#### Task objective
Search the records for the word "yellow" and pick out every line that has it.

#### Task input
Segment Open

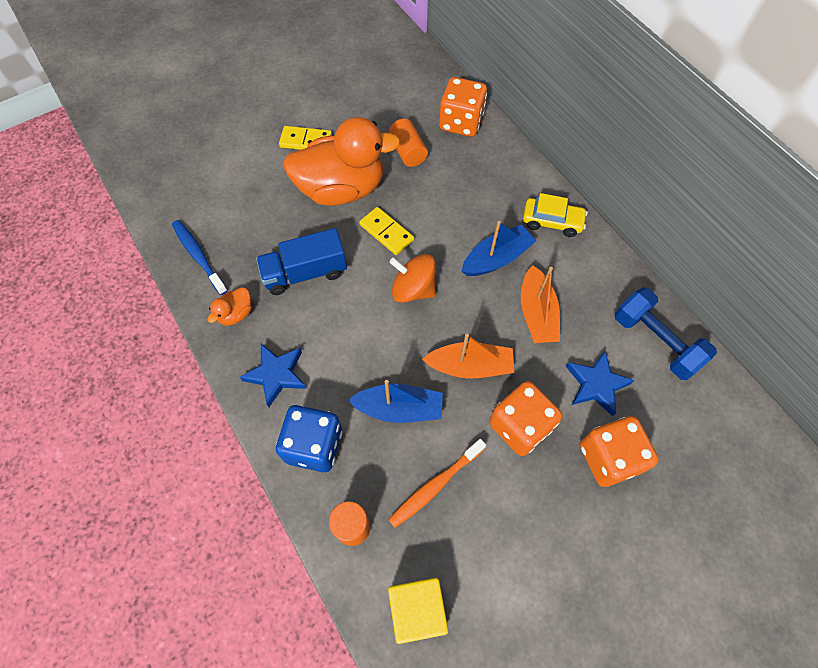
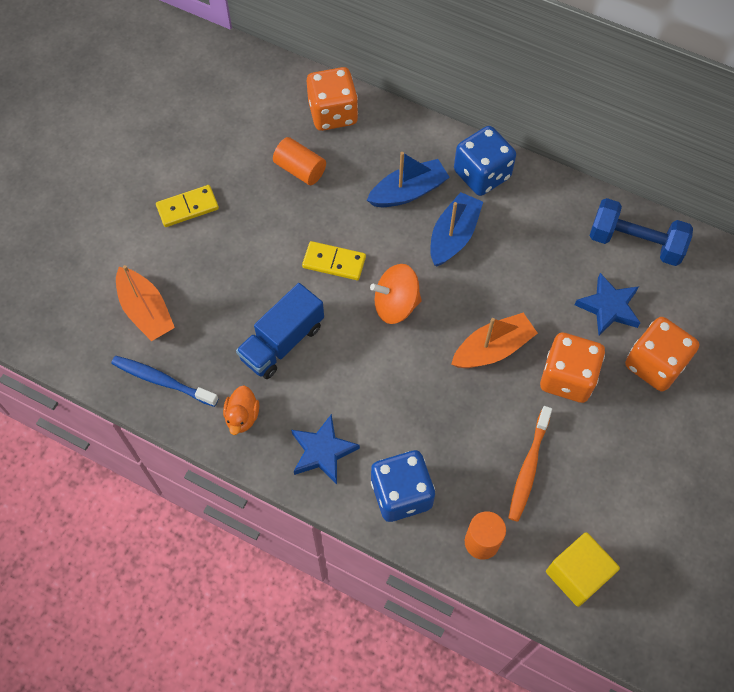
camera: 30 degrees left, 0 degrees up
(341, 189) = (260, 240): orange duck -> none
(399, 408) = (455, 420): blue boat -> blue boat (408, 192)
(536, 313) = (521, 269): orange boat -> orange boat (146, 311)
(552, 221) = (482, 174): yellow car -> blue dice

Segment Closed
Segment Open

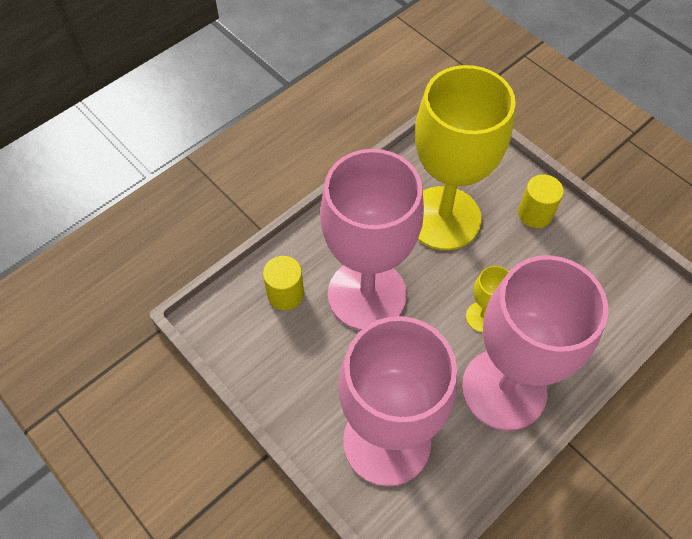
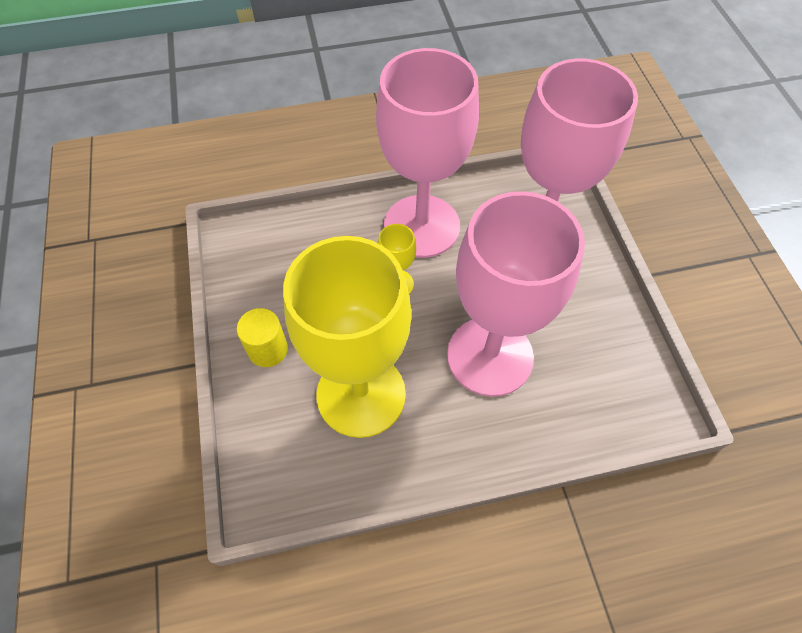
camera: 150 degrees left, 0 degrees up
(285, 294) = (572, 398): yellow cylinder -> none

Segment Closed

#### Result below
(552, 221) = (482, 174): yellow car -> blue dice
(285, 294) = (572, 398): yellow cylinder -> none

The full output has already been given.